Work task:
Exactly as they appear, write the lines from the one containing "turquoise cake [412,194,503,286]" to the final line of the entries, leaving pictures out.

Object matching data
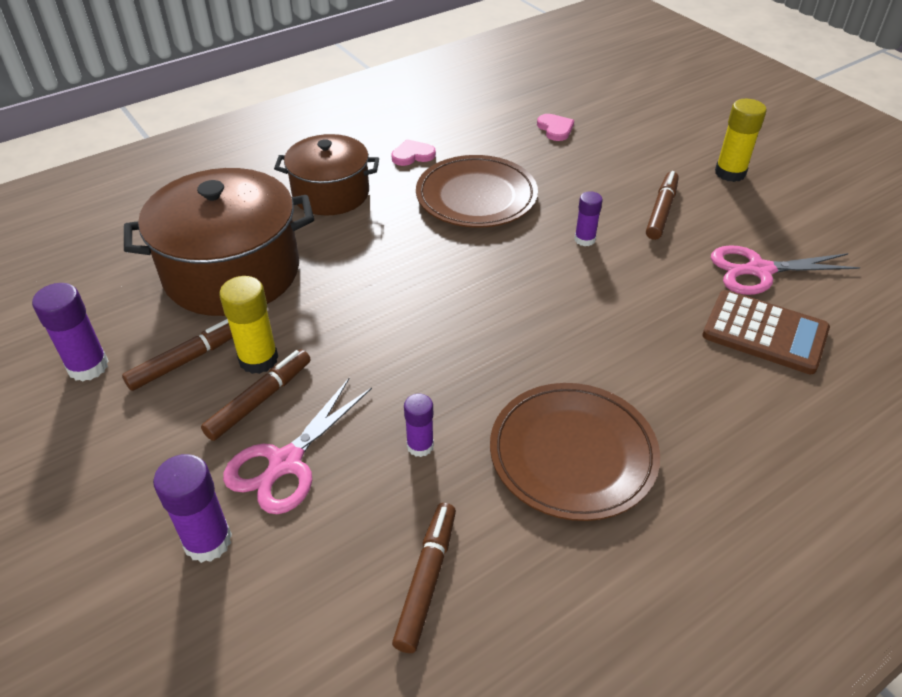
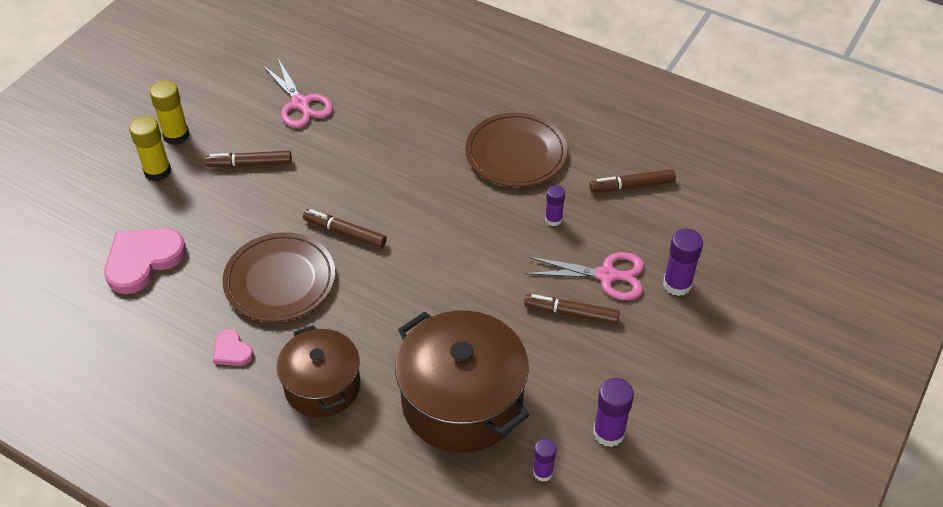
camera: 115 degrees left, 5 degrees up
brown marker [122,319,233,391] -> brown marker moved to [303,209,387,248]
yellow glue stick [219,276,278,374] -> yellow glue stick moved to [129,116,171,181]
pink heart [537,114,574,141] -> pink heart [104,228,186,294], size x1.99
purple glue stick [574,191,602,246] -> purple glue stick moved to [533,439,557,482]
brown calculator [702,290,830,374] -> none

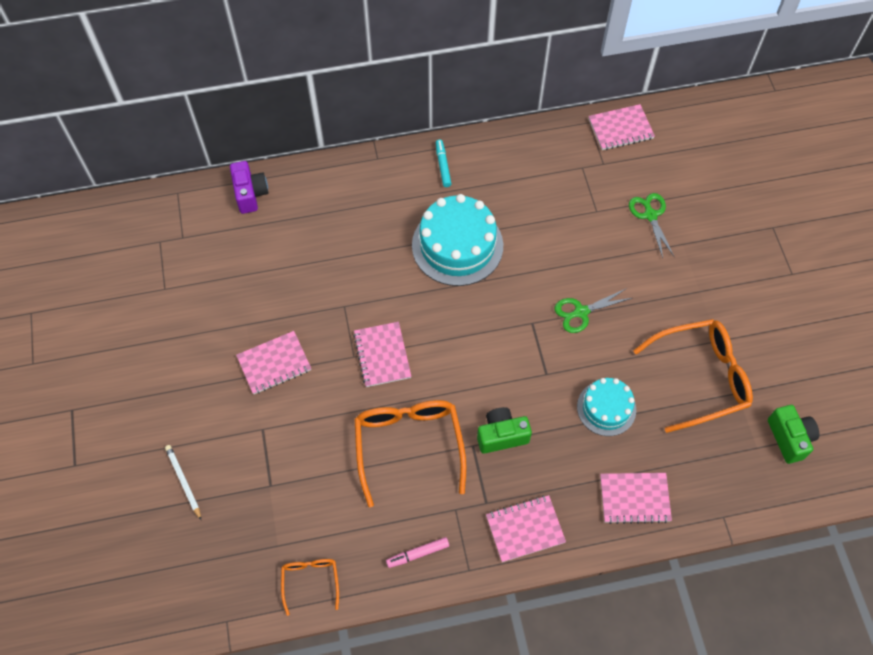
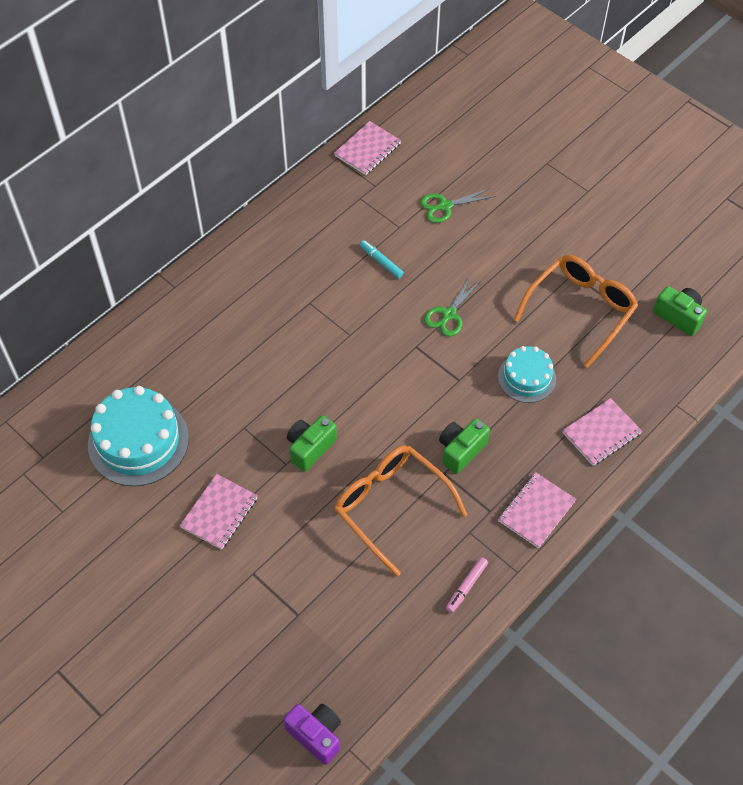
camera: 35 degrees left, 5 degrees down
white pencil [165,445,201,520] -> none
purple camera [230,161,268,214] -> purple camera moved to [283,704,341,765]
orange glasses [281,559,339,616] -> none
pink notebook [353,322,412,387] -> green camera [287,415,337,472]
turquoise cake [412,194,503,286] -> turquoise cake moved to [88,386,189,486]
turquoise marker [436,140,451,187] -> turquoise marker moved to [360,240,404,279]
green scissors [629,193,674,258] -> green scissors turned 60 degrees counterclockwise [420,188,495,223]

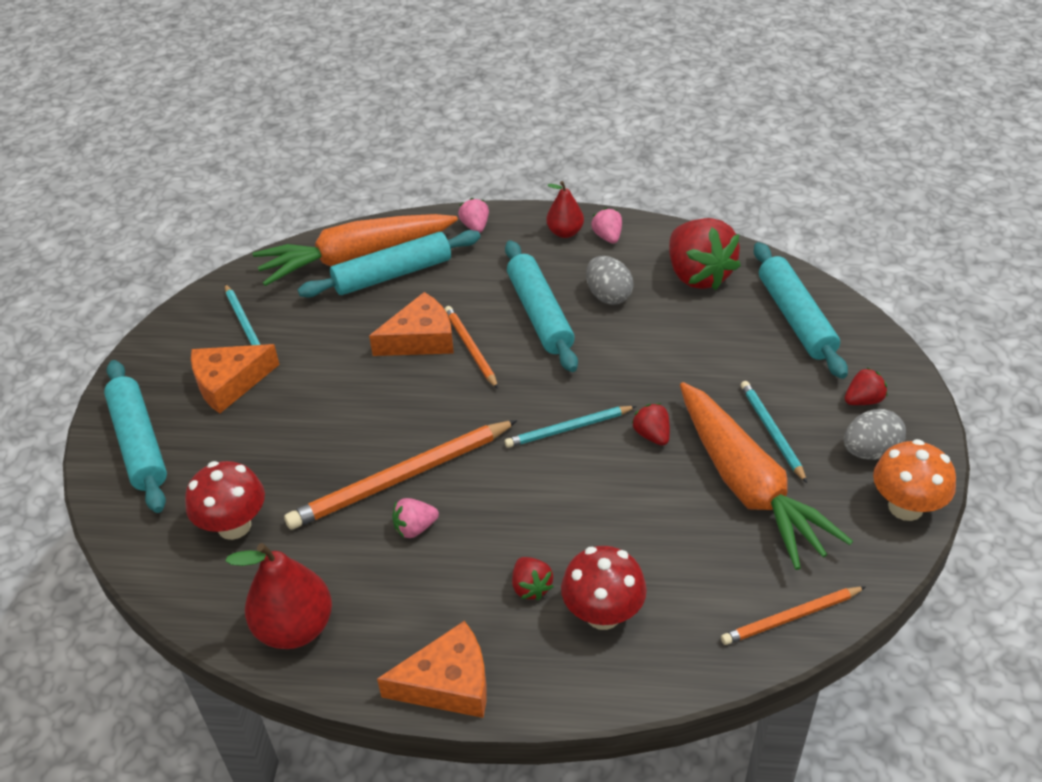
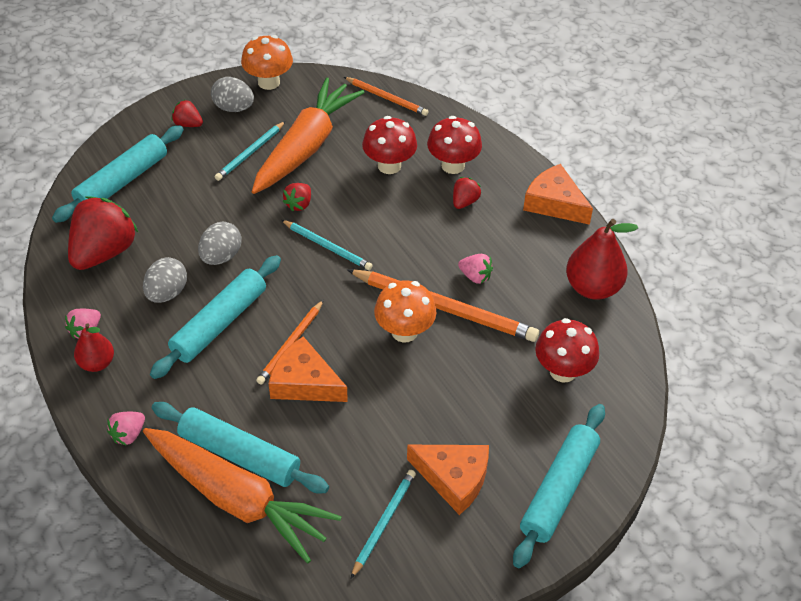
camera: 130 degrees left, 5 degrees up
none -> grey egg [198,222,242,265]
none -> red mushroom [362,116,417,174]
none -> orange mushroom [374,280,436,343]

Result:
turquoise cake [412,194,503,286] -> turquoise cake moved to [88,386,189,486]
turquoise marker [436,140,451,187] -> turquoise marker moved to [360,240,404,279]
green scissors [629,193,674,258] -> green scissors turned 60 degrees counterclockwise [420,188,495,223]

camera: 130 degrees left, 5 degrees up
none -> grey egg [198,222,242,265]
none -> red mushroom [362,116,417,174]
none -> orange mushroom [374,280,436,343]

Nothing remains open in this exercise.